Image comparison data

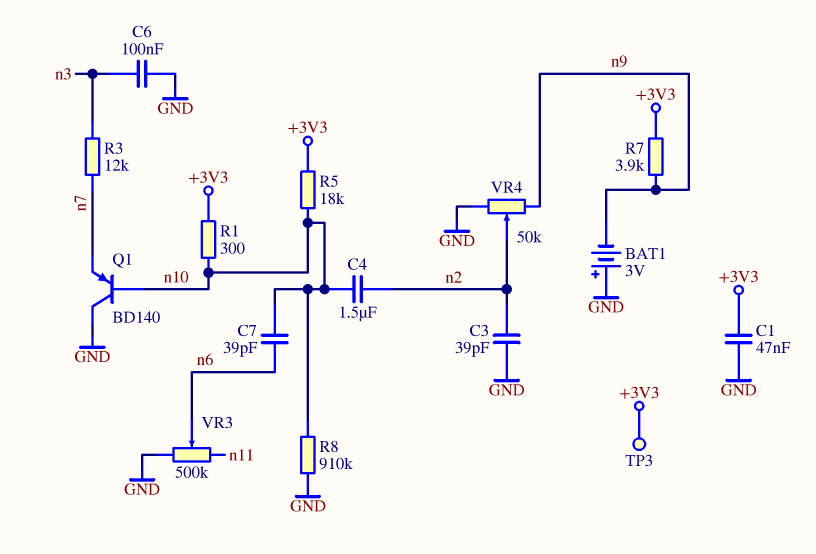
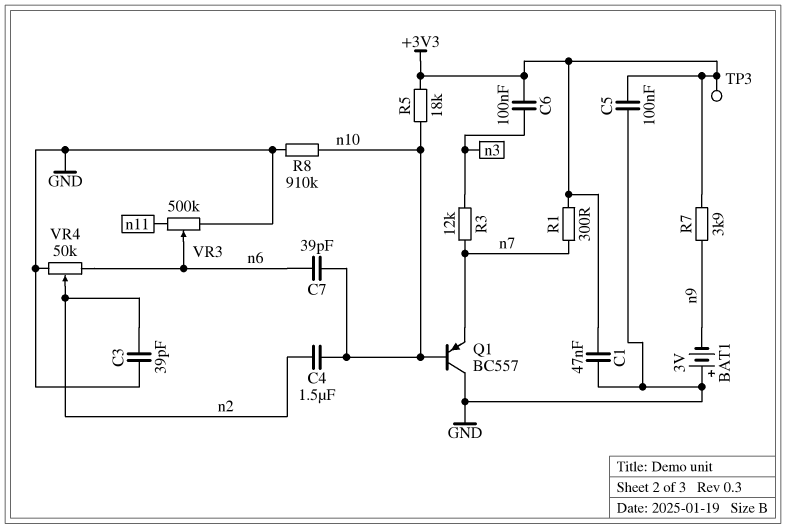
C5: none -> 100nF (+3V3, GND)
C6: 100nF (GND, n3) -> 100nF (+3V3, n3)
Q1: PNP BD140 (B n10, C GND, E n7) -> PNP BC557 (B n10, C GND, E n7)
R1: 300 (+3V3, n10) -> 300 (+3V3, n7)
VR4: 50k (GND, n9, wiper n2) -> 50k (GND, n6, wiper n2)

What you are asked to do: Exact copies of all the entries, without any pictures, are what the answer must contain.

Written solution:
C5: none -> 100nF (+3V3, GND)
C6: 100nF (GND, n3) -> 100nF (+3V3, n3)
Q1: PNP BD140 (B n10, C GND, E n7) -> PNP BC557 (B n10, C GND, E n7)
R1: 300 (+3V3, n10) -> 300 (+3V3, n7)
VR4: 50k (GND, n9, wiper n2) -> 50k (GND, n6, wiper n2)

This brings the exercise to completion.